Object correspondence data
==================================================
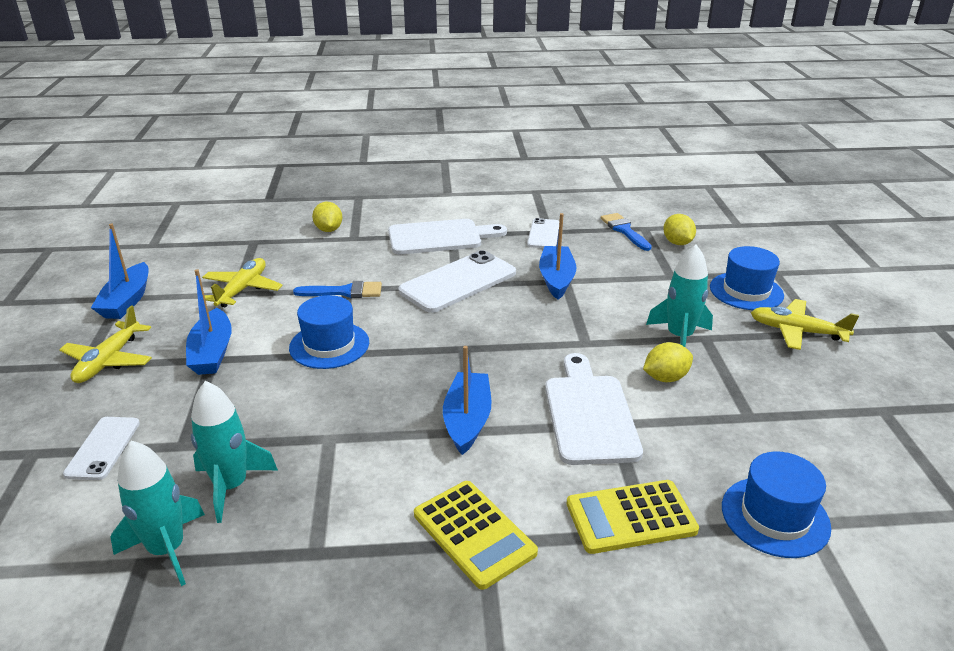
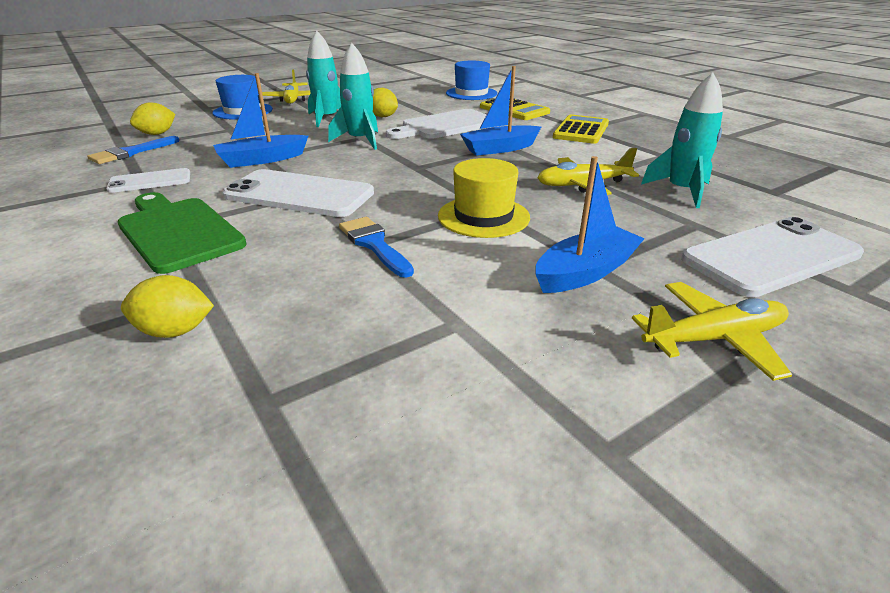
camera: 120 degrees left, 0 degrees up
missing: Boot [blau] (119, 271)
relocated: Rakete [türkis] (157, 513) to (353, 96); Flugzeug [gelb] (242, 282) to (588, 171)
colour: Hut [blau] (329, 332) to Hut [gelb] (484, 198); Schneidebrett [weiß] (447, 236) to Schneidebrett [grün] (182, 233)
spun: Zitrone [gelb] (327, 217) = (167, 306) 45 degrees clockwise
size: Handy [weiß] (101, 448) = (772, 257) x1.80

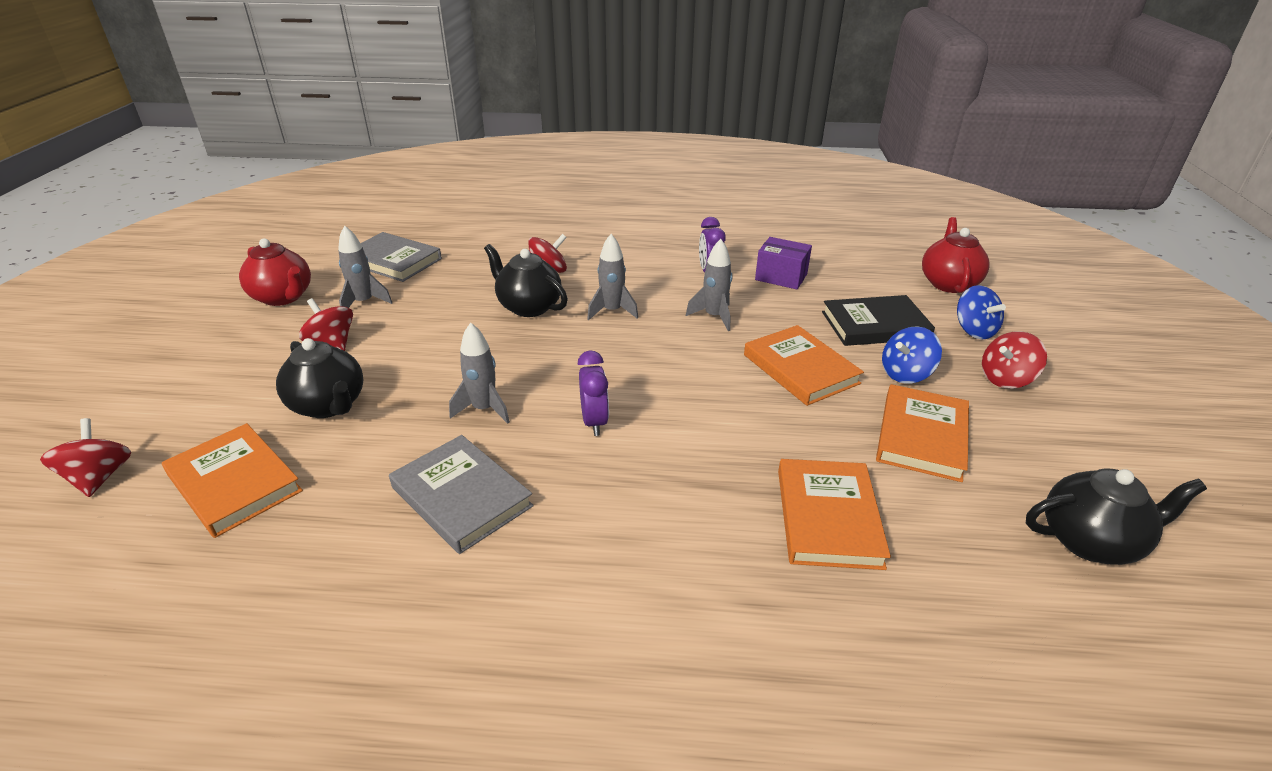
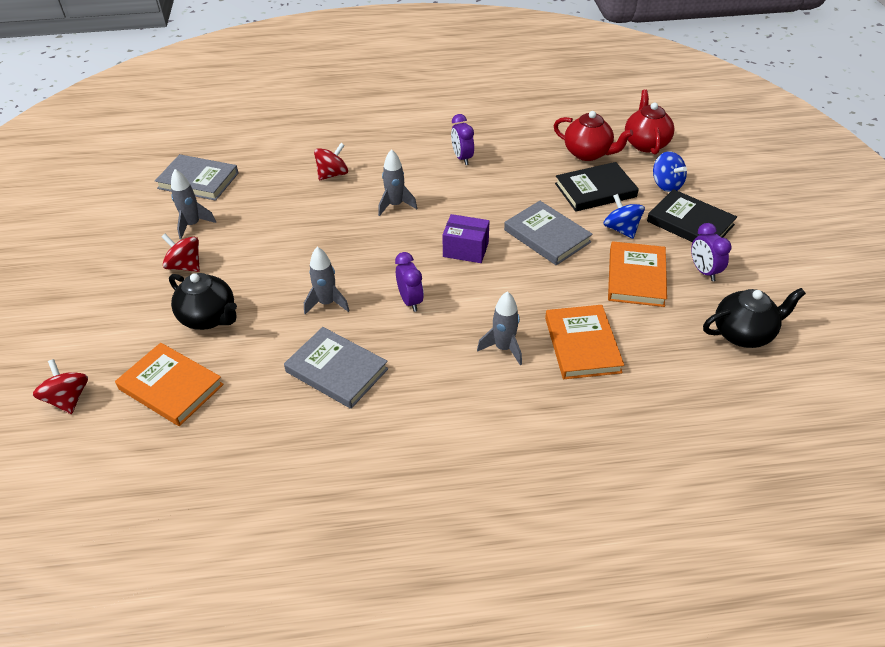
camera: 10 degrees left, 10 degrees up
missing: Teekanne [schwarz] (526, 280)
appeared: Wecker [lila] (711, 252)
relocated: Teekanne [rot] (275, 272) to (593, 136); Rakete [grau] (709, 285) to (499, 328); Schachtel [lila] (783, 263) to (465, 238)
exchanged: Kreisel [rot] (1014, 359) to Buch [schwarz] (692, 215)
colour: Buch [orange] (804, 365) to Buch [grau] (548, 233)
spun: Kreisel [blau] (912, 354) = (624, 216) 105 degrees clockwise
==================================================
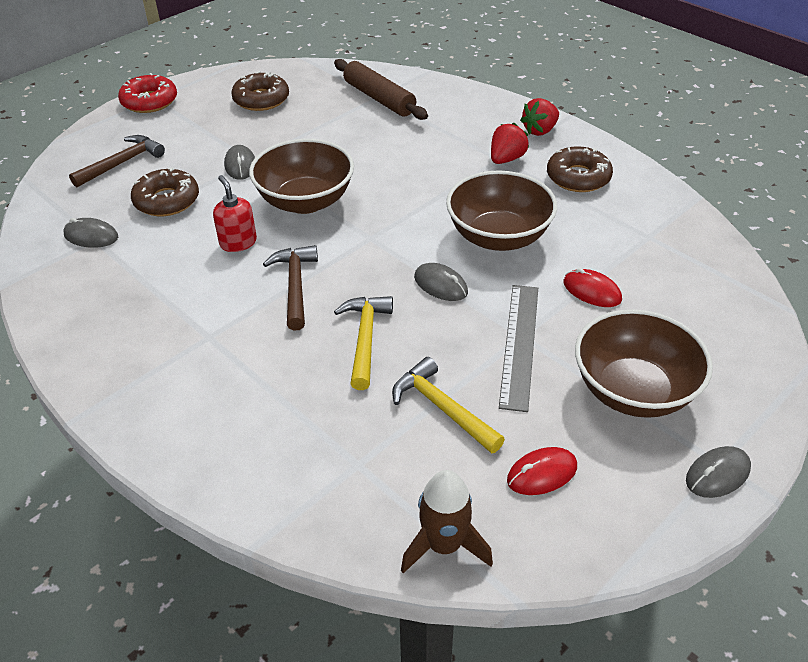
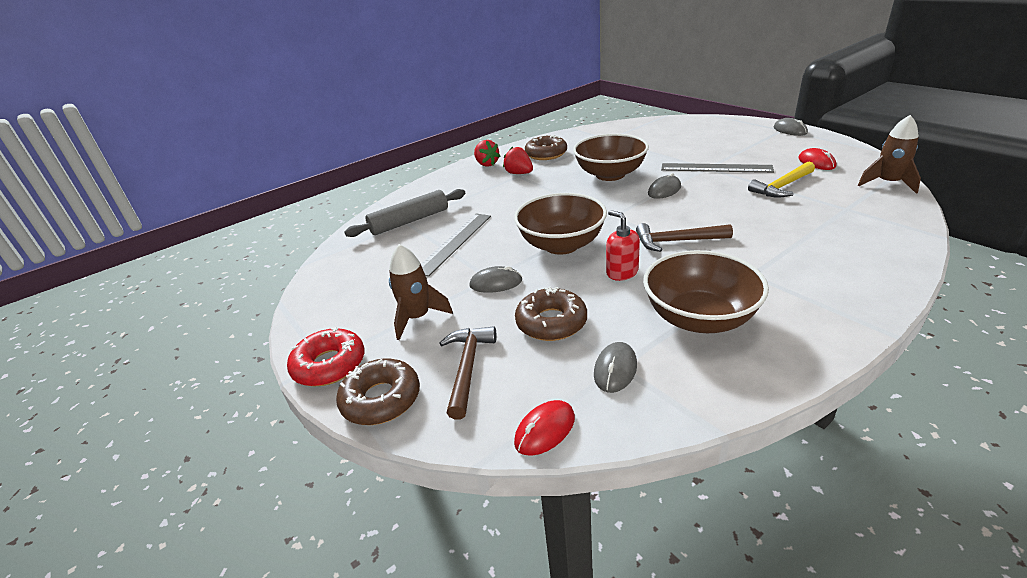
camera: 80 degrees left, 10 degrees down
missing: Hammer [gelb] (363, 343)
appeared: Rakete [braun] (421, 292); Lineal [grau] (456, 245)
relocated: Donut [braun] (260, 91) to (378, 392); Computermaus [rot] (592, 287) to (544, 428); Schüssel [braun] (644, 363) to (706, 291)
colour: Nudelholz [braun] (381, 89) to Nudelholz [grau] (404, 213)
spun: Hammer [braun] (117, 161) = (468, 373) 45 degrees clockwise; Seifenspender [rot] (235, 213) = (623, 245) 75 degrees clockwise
==================================================
• Your goal: Within the data above, the span starting at the line containing "camera: 120 degrees left, 0 degrees up" and ending at the line containing "spun: Zitrone [gelb]" is to be retyped exactly, with no other lines.

• Result of the exercise:
camera: 120 degrees left, 0 degrees up
missing: Boot [blau] (119, 271)
relocated: Rakete [türkis] (157, 513) to (353, 96); Flugzeug [gelb] (242, 282) to (588, 171)
colour: Hut [blau] (329, 332) to Hut [gelb] (484, 198); Schneidebrett [weiß] (447, 236) to Schneidebrett [grün] (182, 233)
spun: Zitrone [gelb] (327, 217) = (167, 306) 45 degrees clockwise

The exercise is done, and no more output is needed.